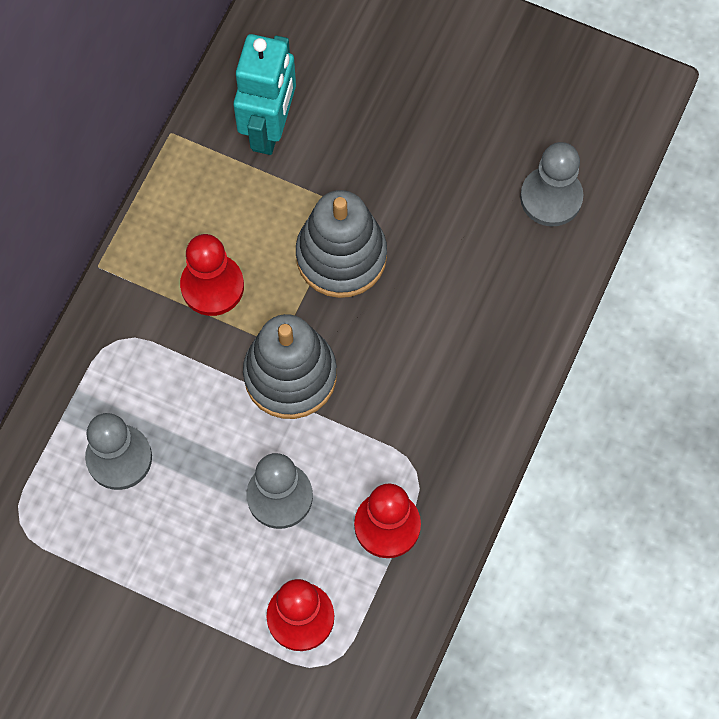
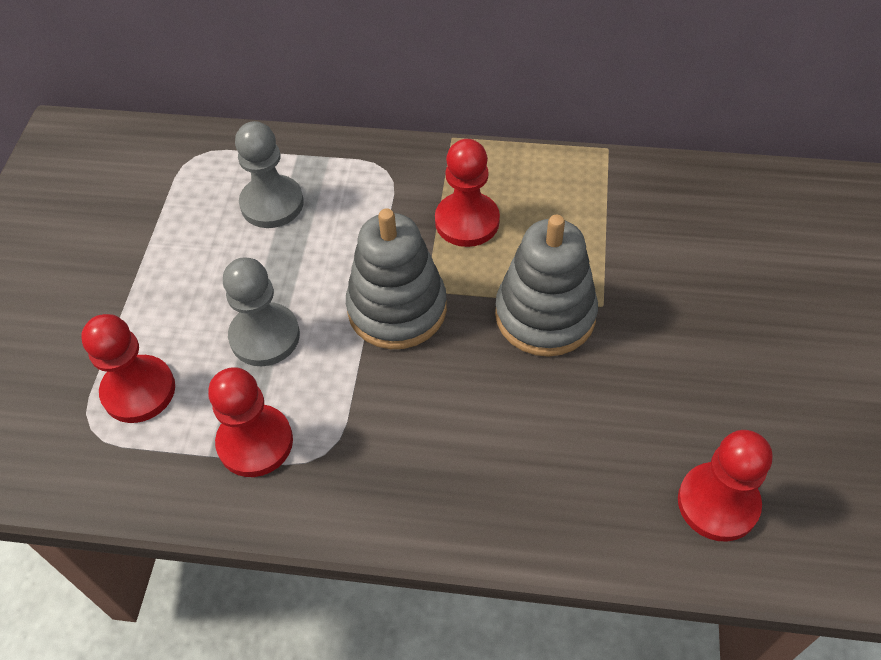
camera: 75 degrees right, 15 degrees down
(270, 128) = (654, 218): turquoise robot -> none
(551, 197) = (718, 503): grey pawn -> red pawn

────────

**ACTIVITY:** Every line of the data above should be repeated exactly. Omit the pictures.

**REPLY TO THE TASK:**
camera: 75 degrees right, 15 degrees down
(270, 128) = (654, 218): turquoise robot -> none
(551, 197) = (718, 503): grey pawn -> red pawn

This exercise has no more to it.